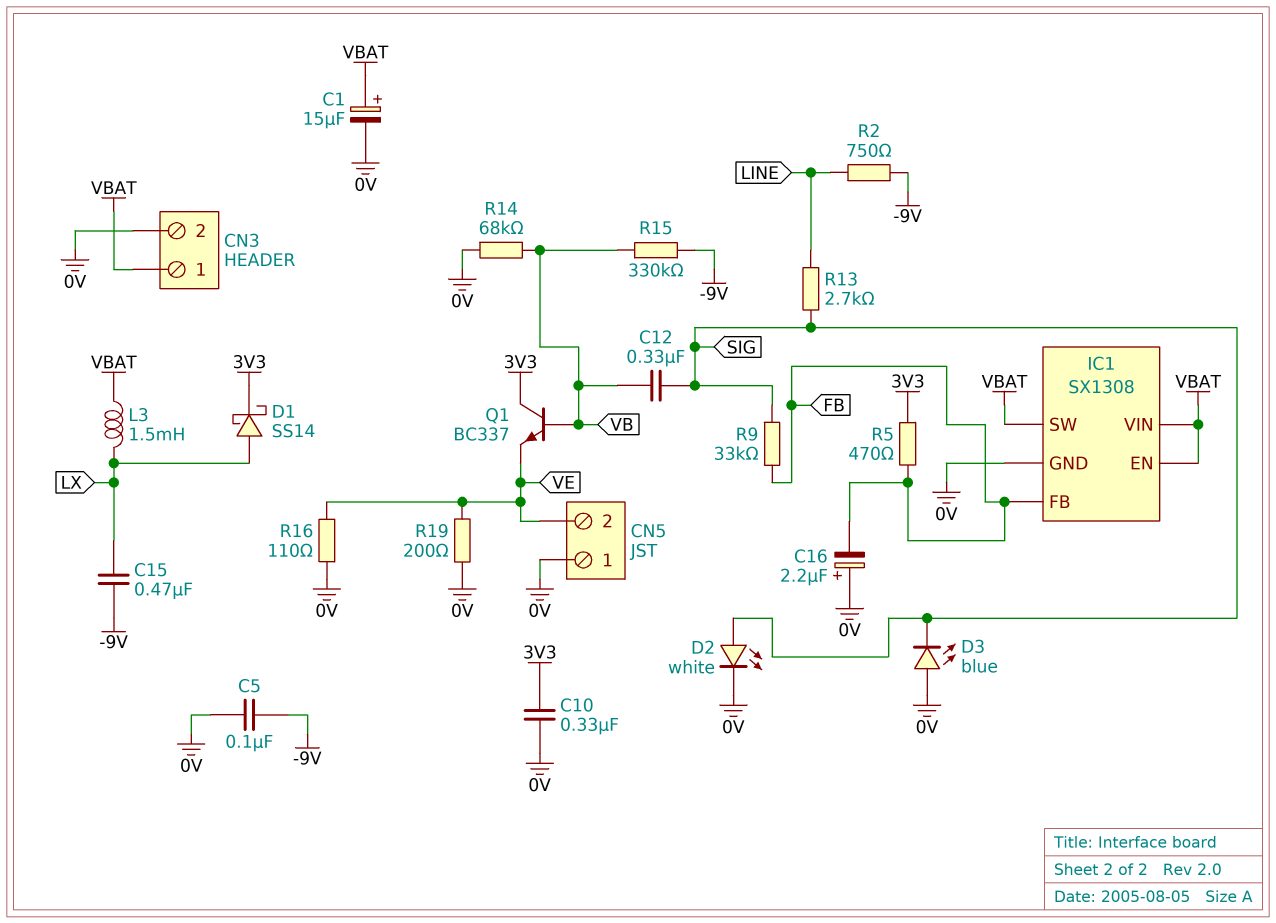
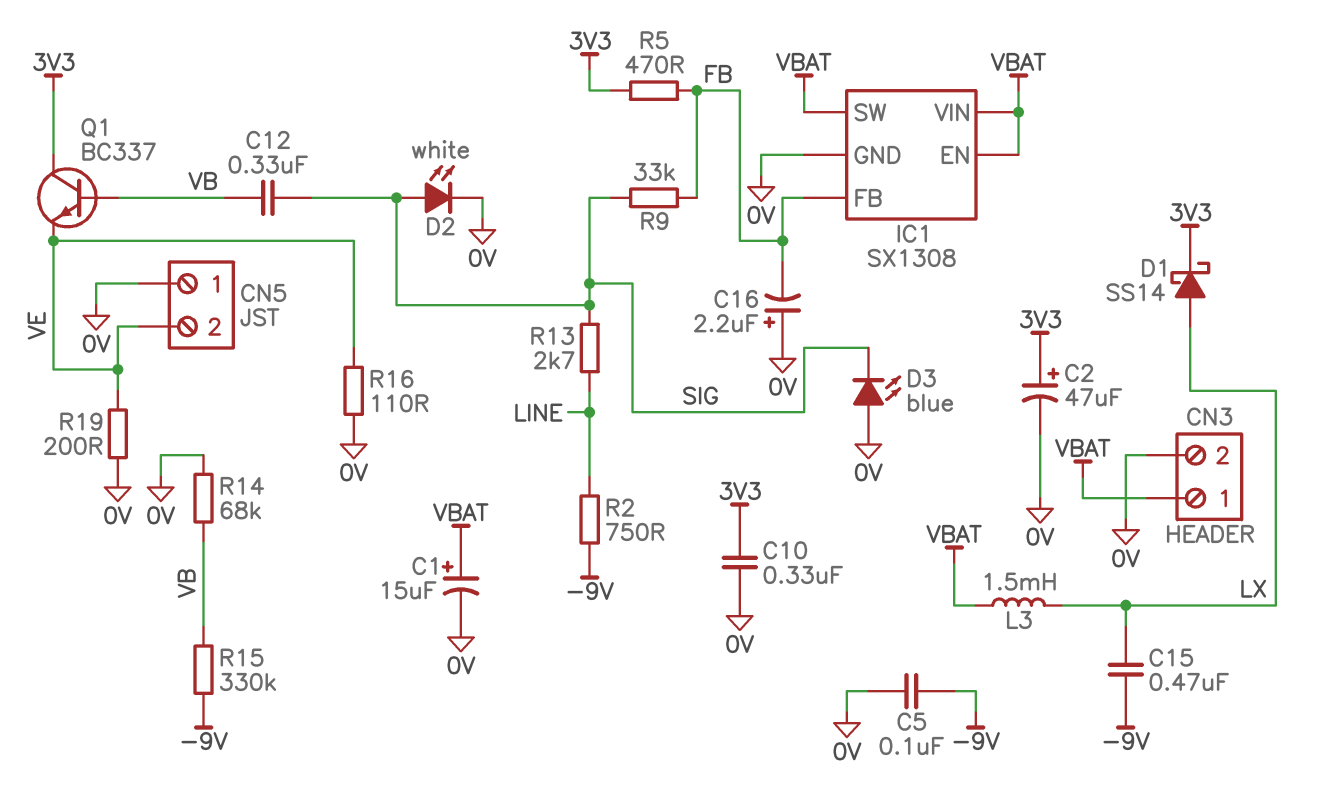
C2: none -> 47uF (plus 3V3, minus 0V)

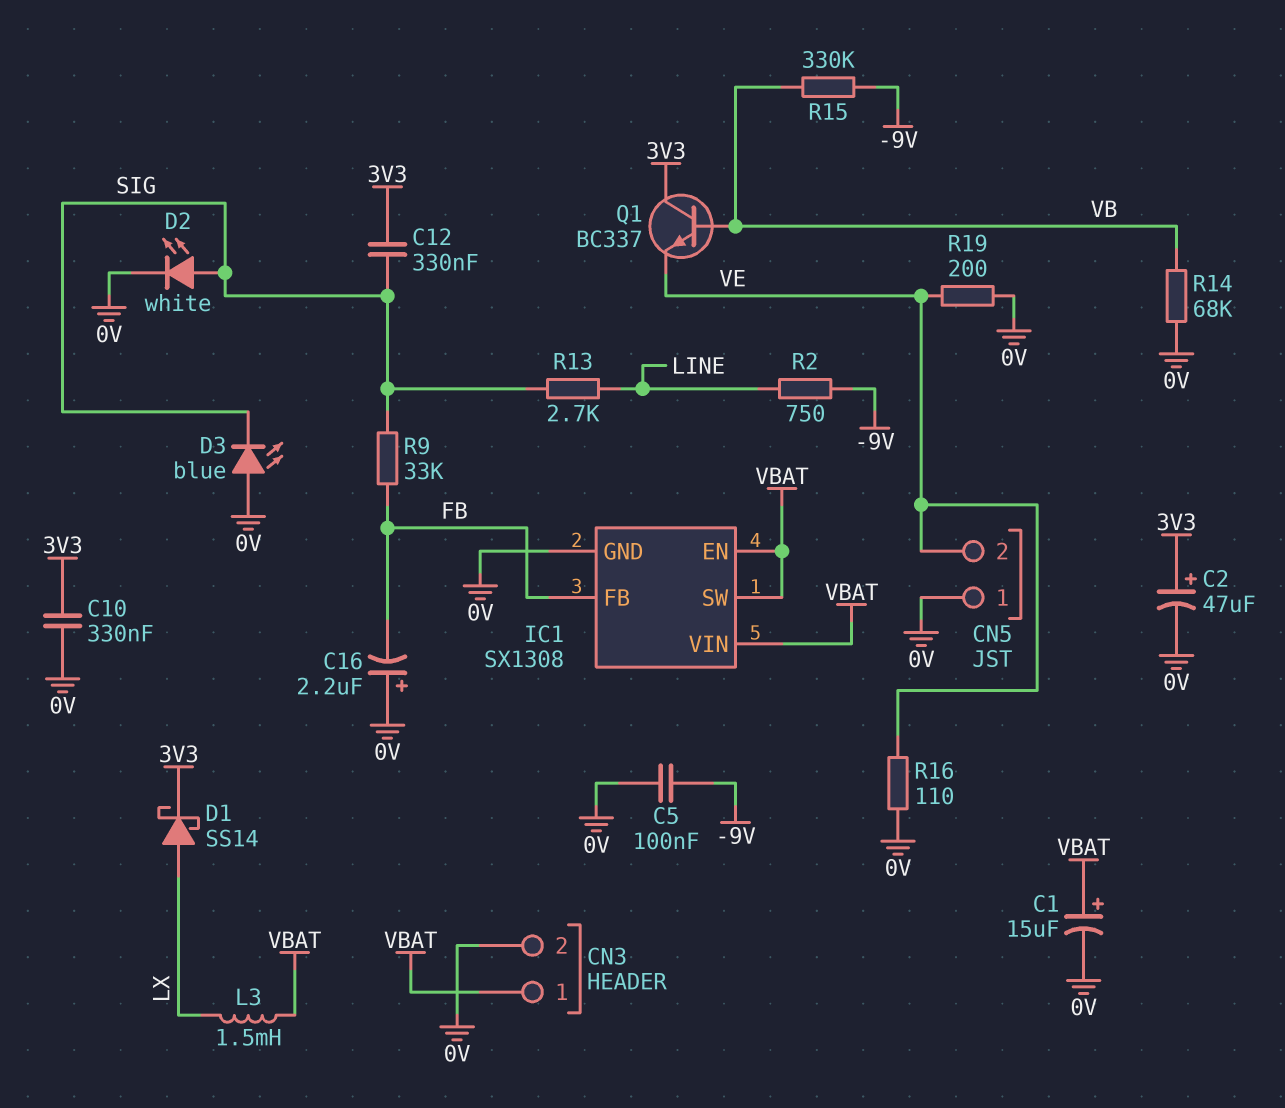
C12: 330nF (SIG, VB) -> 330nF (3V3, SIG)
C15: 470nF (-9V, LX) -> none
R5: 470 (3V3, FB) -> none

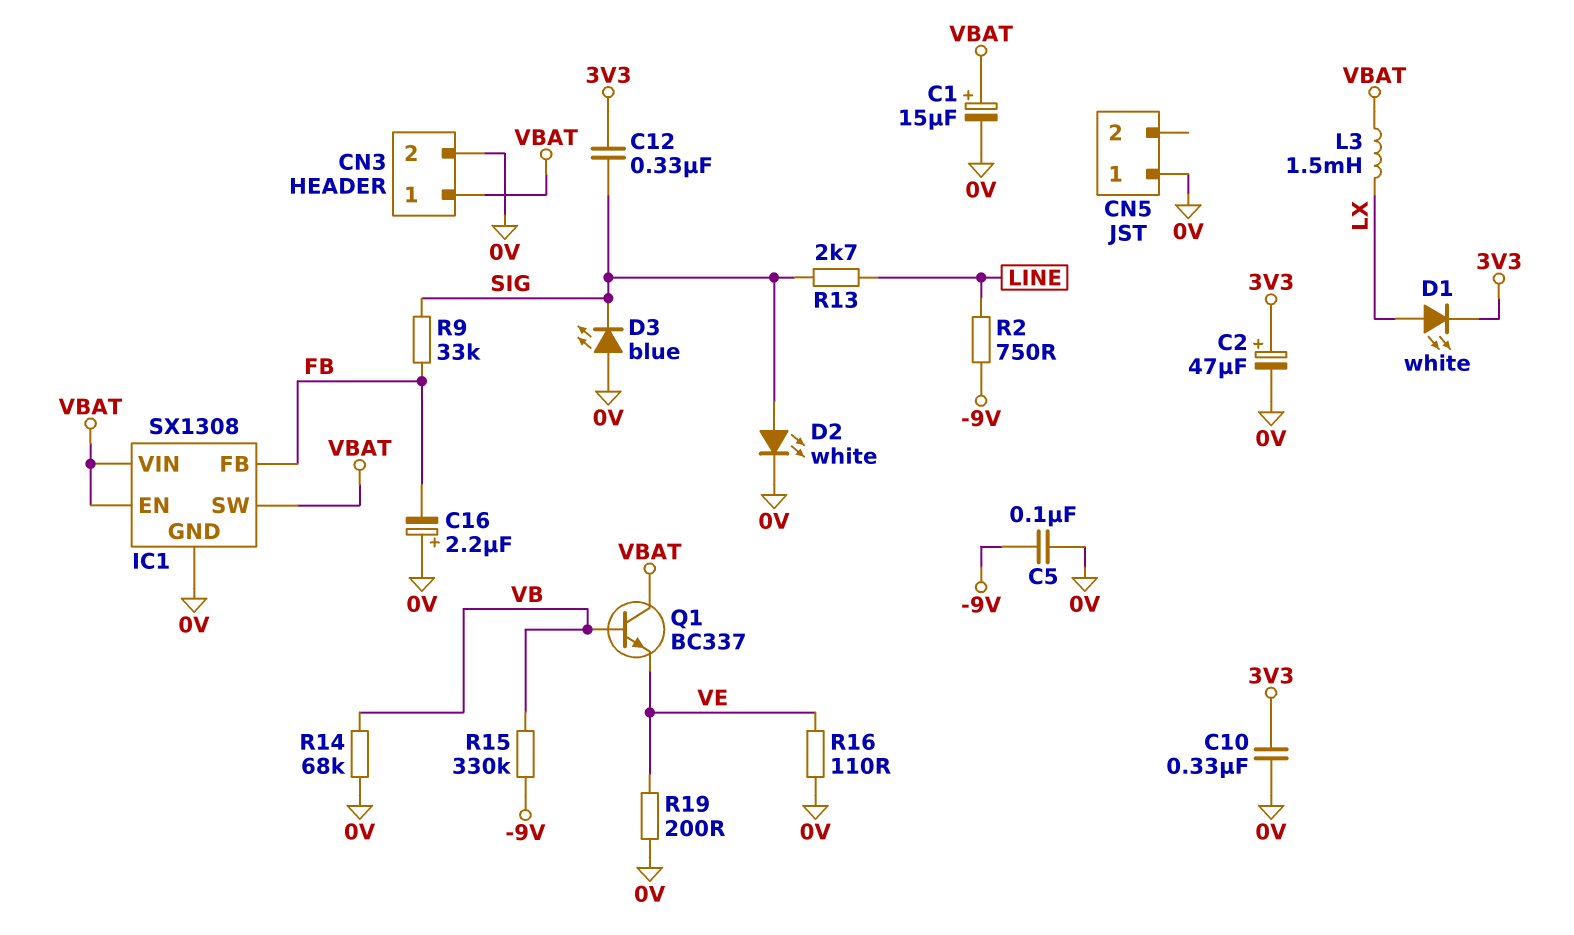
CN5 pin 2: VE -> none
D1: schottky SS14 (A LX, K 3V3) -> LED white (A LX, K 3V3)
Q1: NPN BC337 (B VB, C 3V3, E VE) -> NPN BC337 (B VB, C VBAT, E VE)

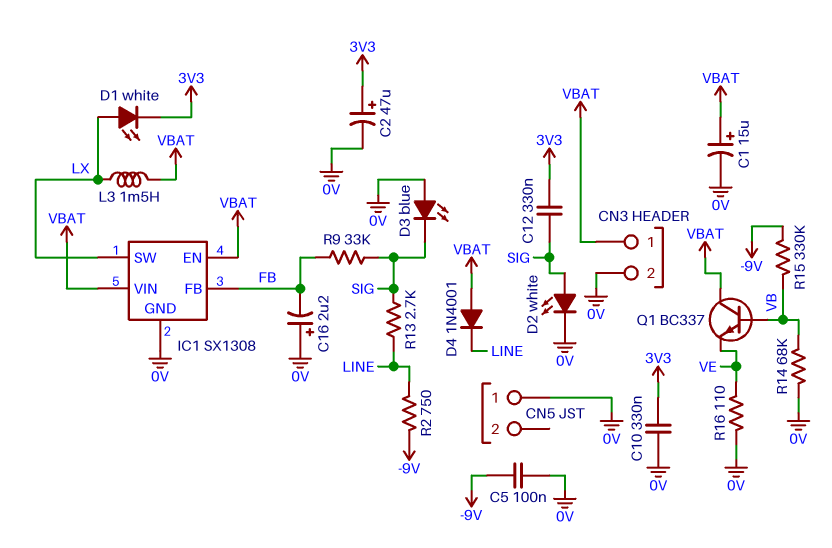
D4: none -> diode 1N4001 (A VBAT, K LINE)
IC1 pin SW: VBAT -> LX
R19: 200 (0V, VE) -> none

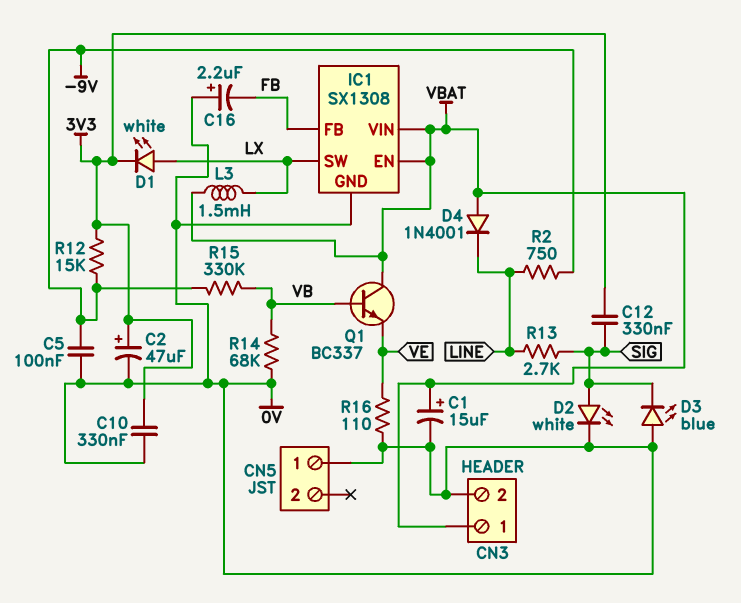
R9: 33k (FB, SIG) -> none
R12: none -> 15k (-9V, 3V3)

● About this exercise: Return each line of the data where the word "VBAT" appears.

● Exercise result:
Q1: NPN BC337 (B VB, C 3V3, E VE) -> NPN BC337 (B VB, C VBAT, E VE)
D4: none -> diode 1N4001 (A VBAT, K LINE)
IC1 pin SW: VBAT -> LX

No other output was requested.